RAW DATA: Begin

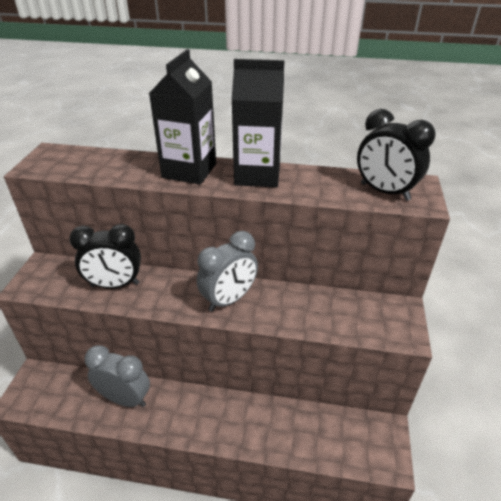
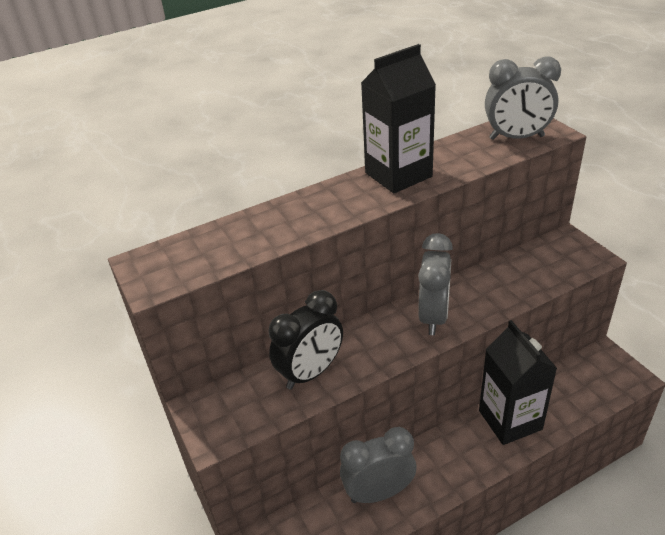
camera: 35 degrees left, 0 degrees up
(189, 171) = (331, 202): black carton -> black carton (510, 420)
(384, 192) = (516, 137): black clock -> grey clock

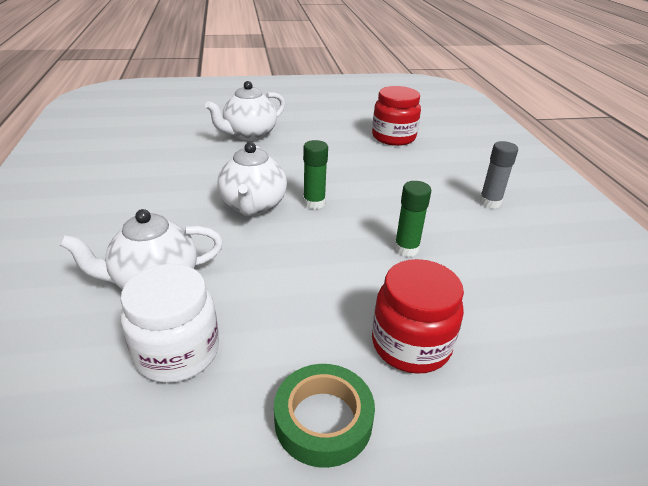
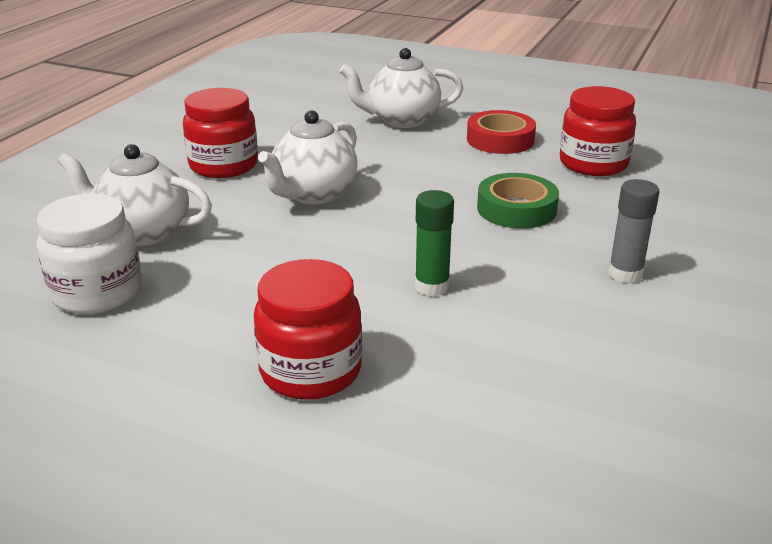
camera: 35 degrees right, 5 degrees down
(158, 203) = (223, 165): none -> red jar
(314, 203) = (385, 210): green glue stick -> none
(323, 420) = (150, 390): green tape -> green tape (516, 209)
(325, 134) = (500, 140): none -> red tape

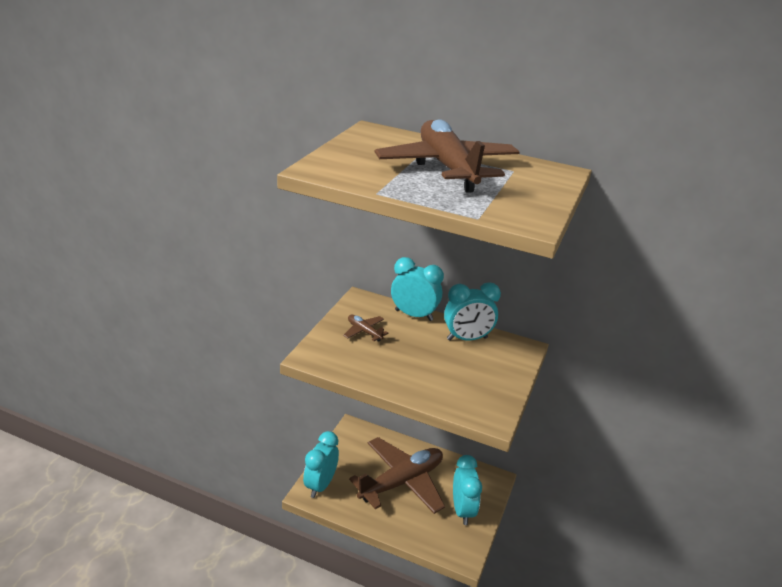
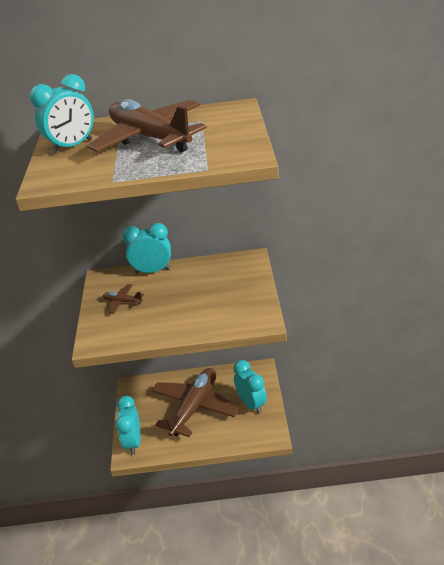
camera: 20 degrees left, 5 degrees up
(467, 339) = (205, 271): turquoise clock -> turquoise clock (72, 147)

RAW DATA: End

- BRIEF
Whenever a line of the data above includes the word "black", copy that line.

- WRITTEN SOLUTION
(189, 171) = (331, 202): black carton -> black carton (510, 420)
(384, 192) = (516, 137): black clock -> grey clock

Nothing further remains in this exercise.